> **REQUEST**:
Every line below is to be quoted exactly, with nothing added or dropped.
════════
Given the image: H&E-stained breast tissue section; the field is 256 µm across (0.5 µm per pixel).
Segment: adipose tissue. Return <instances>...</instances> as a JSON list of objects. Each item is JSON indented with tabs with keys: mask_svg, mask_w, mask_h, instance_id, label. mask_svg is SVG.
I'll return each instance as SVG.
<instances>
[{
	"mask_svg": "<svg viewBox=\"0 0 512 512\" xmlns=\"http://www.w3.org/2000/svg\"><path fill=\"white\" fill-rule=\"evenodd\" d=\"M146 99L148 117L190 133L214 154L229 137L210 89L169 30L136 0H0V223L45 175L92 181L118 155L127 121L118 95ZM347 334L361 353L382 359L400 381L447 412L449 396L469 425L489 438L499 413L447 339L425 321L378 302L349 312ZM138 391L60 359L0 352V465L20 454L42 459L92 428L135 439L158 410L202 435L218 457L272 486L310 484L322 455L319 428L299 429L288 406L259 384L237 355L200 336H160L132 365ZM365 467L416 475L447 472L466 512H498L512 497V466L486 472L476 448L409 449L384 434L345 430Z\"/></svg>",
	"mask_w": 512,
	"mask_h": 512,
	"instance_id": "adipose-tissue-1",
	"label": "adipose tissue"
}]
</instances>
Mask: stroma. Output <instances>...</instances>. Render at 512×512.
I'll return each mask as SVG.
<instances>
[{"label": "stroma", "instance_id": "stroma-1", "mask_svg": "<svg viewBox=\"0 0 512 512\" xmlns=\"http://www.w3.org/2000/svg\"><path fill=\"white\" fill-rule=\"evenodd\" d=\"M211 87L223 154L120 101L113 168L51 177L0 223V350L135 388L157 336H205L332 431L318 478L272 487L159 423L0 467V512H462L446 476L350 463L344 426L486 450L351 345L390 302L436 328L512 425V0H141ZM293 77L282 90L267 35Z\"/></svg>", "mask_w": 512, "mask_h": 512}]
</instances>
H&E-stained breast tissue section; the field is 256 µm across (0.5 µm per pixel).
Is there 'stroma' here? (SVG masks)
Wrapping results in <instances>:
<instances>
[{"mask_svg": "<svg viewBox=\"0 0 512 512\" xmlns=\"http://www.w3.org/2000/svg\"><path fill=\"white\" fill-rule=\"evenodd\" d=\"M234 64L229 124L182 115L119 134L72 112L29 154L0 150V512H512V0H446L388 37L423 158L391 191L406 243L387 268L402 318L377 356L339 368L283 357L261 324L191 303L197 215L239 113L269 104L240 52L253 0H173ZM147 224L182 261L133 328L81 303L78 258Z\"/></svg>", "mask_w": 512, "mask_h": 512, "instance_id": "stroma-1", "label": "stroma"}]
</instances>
════════
> **ANSWER TO THIS TASK**:
Given the image: H&E-stained breast tissue section; the field is 256 µm across (0.5 µm per pixel).
Segment: adipose tissue. Return <instances>...</instances> as a JSON list of objects. Each item is JSON indented with tabs with keys: mask_svg, mask_w, mask_h, instance_id, label. mask_svg is SVG.
I'll return each instance as SVG.
<instances>
[{
	"mask_svg": "<svg viewBox=\"0 0 512 512\" xmlns=\"http://www.w3.org/2000/svg\"><path fill=\"white\" fill-rule=\"evenodd\" d=\"M146 99L148 117L190 133L214 154L229 137L210 89L169 30L136 0H0V223L45 175L92 181L118 155L127 121L118 95ZM347 334L361 353L382 359L400 381L447 412L449 396L469 425L489 438L499 413L447 339L425 321L378 302L349 312ZM138 391L60 359L0 352V465L20 454L42 459L92 428L135 439L158 410L202 435L218 457L272 486L310 484L322 455L319 428L299 429L288 406L259 384L237 355L200 336H160L132 365ZM365 467L416 475L447 472L466 512H498L512 497V466L486 472L476 448L409 449L384 434L345 430Z\"/></svg>",
	"mask_w": 512,
	"mask_h": 512,
	"instance_id": "adipose-tissue-1",
	"label": "adipose tissue"
}]
</instances>
Mask: stroma. Output <instances>...</instances>. Render at 512×512.
I'll return each mask as SVG.
<instances>
[{"label": "stroma", "instance_id": "stroma-1", "mask_svg": "<svg viewBox=\"0 0 512 512\" xmlns=\"http://www.w3.org/2000/svg\"><path fill=\"white\" fill-rule=\"evenodd\" d=\"M211 87L223 154L120 101L113 168L51 177L0 223V350L135 388L157 336H205L332 431L318 478L272 487L159 423L0 467V512H462L446 476L350 463L344 426L486 450L351 345L390 302L436 328L512 425V0H141ZM293 77L282 90L267 35Z\"/></svg>", "mask_w": 512, "mask_h": 512}]
</instances>
H&E-stained breast tissue section; the field is 256 µm across (0.5 µm per pixel).
Is there 'stroma' here? (SVG masks)
Wrapping results in <instances>:
<instances>
[{"mask_svg": "<svg viewBox=\"0 0 512 512\" xmlns=\"http://www.w3.org/2000/svg\"><path fill=\"white\" fill-rule=\"evenodd\" d=\"M234 64L229 124L182 115L119 134L72 112L29 154L0 150V512H512V0H446L388 37L423 158L391 191L406 243L387 268L402 318L377 356L339 368L283 357L261 324L191 303L197 215L239 113L269 104L240 52L253 0H173ZM147 224L182 261L133 328L81 303L78 258Z\"/></svg>", "mask_w": 512, "mask_h": 512, "instance_id": "stroma-1", "label": "stroma"}]
</instances>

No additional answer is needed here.